#### PROBLEM:
Reproduce word for word the lines between those holding "R5: 11k (BASE, CLK) -> none" and "D3: diode 1N4004", inclusive, and nothing else from the data below.

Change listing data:
[Start of Attachment]

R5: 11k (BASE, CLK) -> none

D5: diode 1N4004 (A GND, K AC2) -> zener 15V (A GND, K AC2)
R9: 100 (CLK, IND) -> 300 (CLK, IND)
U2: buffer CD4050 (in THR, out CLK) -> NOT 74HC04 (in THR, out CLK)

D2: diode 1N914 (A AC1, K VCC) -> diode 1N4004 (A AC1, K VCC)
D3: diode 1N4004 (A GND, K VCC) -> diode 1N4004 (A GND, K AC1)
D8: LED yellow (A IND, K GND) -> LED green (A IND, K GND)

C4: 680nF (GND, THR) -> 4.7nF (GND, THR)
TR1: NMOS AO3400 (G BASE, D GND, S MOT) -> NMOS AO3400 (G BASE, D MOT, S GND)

[End of Attachment]
[Start of Attachment]

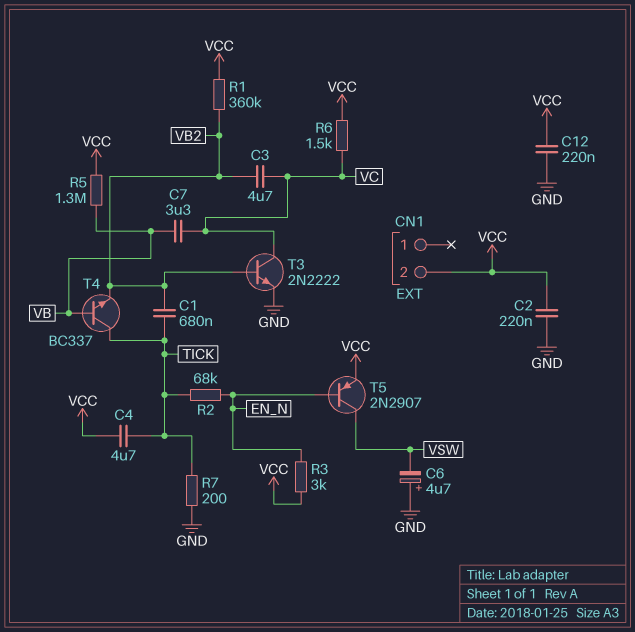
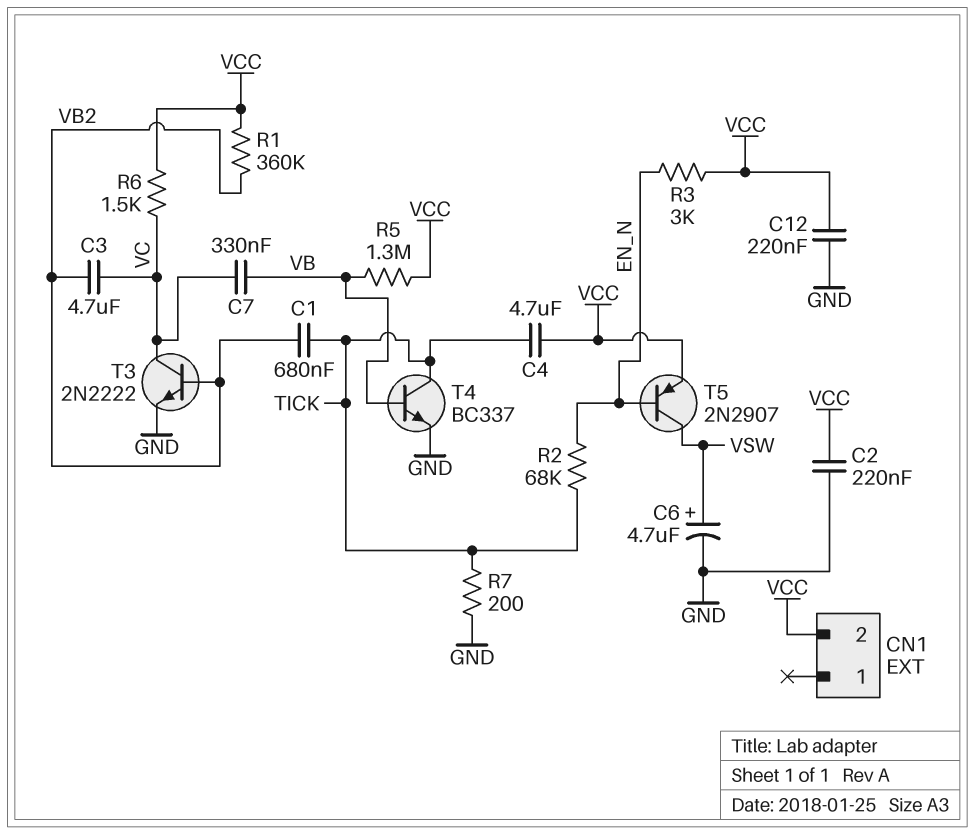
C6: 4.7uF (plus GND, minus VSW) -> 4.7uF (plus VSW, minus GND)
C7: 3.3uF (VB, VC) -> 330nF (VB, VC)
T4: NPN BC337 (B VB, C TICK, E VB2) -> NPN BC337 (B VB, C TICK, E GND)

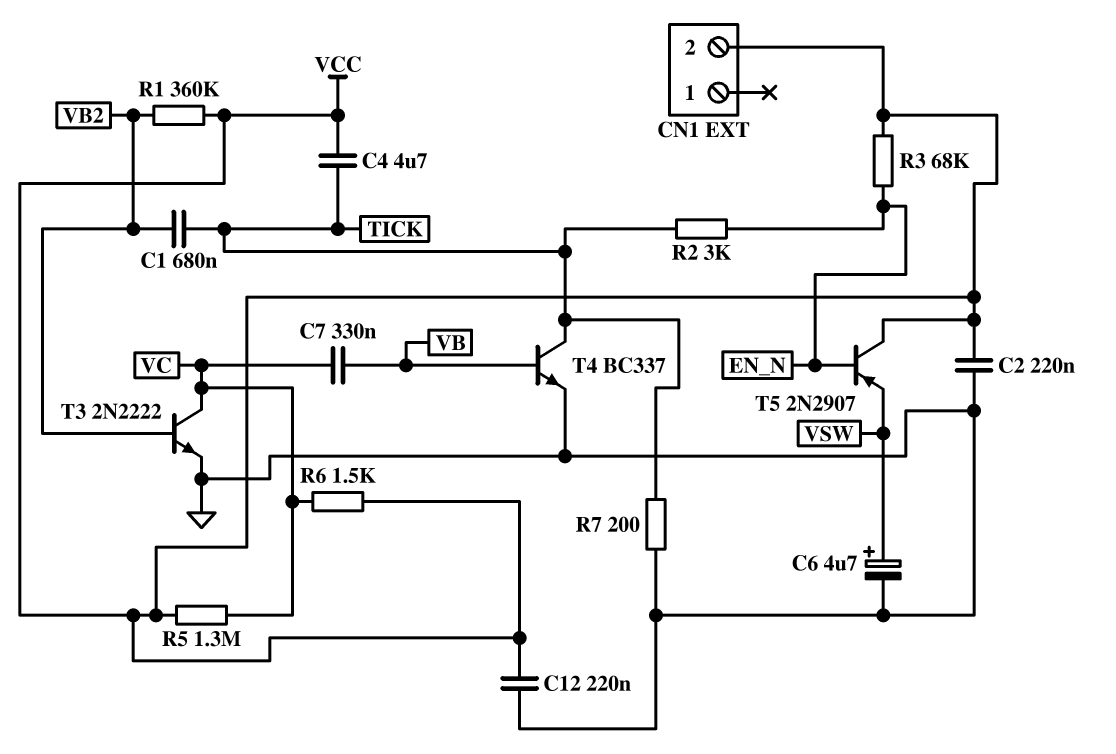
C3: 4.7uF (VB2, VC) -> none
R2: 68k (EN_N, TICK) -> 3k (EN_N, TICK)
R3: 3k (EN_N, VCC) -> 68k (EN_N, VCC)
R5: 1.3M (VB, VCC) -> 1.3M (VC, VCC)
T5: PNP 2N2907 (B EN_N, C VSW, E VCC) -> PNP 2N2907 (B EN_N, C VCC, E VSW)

[End of Attachment]
[Start of Attachment]

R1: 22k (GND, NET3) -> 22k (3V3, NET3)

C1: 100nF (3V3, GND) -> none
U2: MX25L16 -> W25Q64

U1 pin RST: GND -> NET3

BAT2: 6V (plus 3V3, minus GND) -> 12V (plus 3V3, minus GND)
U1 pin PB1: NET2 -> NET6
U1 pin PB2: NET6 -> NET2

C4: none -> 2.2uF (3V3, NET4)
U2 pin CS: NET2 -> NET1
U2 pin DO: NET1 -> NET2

[End of Attachment]

#### WRITTEN RESPONSE:
R5: 11k (BASE, CLK) -> none

D5: diode 1N4004 (A GND, K AC2) -> zener 15V (A GND, K AC2)
R9: 100 (CLK, IND) -> 300 (CLK, IND)
U2: buffer CD4050 (in THR, out CLK) -> NOT 74HC04 (in THR, out CLK)

D2: diode 1N914 (A AC1, K VCC) -> diode 1N4004 (A AC1, K VCC)
D3: diode 1N4004 (A GND, K VCC) -> diode 1N4004 (A GND, K AC1)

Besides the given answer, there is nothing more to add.